[Task details]: For each line below that holds the word "cone", make a copy.

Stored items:
• • • •
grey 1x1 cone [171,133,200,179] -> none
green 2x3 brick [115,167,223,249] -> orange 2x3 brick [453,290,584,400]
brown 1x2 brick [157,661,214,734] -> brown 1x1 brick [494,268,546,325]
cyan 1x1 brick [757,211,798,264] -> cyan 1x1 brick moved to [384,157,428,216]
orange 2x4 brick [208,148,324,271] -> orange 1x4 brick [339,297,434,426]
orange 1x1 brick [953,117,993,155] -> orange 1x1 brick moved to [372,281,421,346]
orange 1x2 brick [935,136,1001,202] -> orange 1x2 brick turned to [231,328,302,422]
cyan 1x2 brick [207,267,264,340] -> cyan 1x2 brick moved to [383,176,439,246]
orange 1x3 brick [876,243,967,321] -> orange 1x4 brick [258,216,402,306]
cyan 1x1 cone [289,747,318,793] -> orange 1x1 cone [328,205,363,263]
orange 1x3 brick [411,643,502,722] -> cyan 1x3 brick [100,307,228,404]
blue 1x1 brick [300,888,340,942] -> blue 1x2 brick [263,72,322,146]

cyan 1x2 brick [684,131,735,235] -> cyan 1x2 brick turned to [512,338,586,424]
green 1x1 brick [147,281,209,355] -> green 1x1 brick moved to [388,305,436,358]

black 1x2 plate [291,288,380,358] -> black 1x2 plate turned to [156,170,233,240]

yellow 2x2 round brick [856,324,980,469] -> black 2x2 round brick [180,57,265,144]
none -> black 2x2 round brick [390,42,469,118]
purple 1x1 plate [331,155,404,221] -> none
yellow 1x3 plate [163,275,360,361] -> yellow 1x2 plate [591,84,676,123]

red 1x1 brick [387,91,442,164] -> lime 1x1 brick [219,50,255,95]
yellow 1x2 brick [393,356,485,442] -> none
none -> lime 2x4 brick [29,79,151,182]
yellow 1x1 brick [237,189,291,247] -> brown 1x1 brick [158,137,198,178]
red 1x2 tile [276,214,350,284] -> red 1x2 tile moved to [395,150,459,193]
• • • •
[Written answer]:
grey 1x1 cone [171,133,200,179] -> none
cyan 1x1 cone [289,747,318,793] -> orange 1x1 cone [328,205,363,263]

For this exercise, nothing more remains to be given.